===== Dataset content
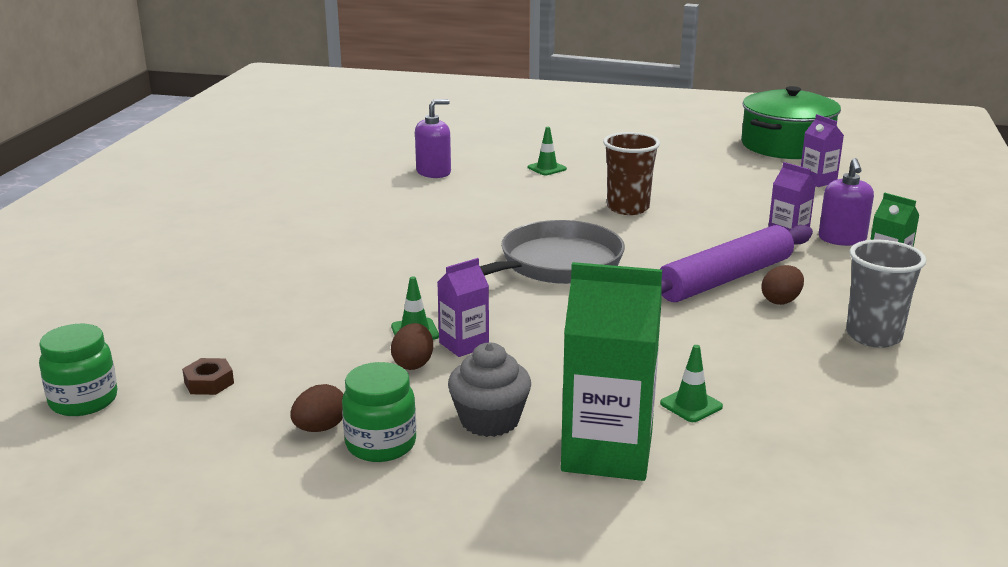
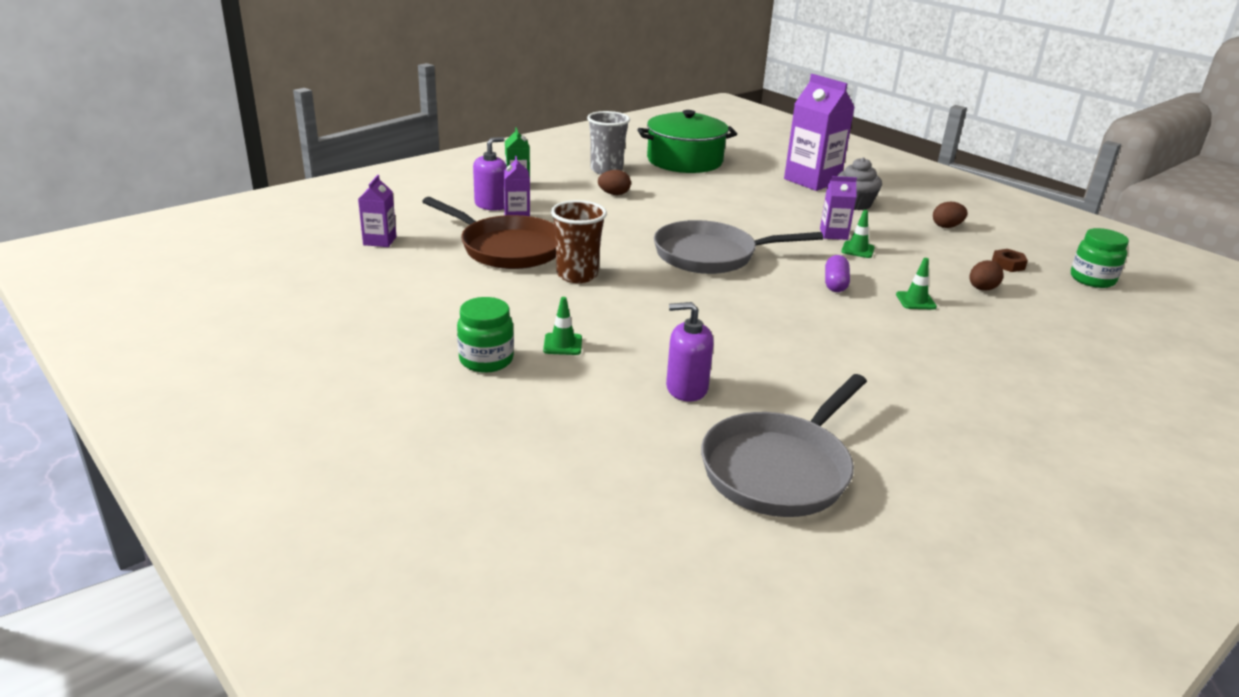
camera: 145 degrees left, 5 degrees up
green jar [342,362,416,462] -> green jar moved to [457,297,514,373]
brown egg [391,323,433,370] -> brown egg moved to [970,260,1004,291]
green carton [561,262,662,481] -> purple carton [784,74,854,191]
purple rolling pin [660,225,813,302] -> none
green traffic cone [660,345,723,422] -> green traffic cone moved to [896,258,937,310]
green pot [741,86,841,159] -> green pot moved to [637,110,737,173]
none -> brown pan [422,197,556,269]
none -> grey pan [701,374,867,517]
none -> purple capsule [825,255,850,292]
==========
◆ **Exercise requirements**: Which lines in the records above hold the string "moved"? Copy each of them.

◆ **Task output**:
green jar [342,362,416,462] -> green jar moved to [457,297,514,373]
brown egg [391,323,433,370] -> brown egg moved to [970,260,1004,291]
green traffic cone [660,345,723,422] -> green traffic cone moved to [896,258,937,310]
green pot [741,86,841,159] -> green pot moved to [637,110,737,173]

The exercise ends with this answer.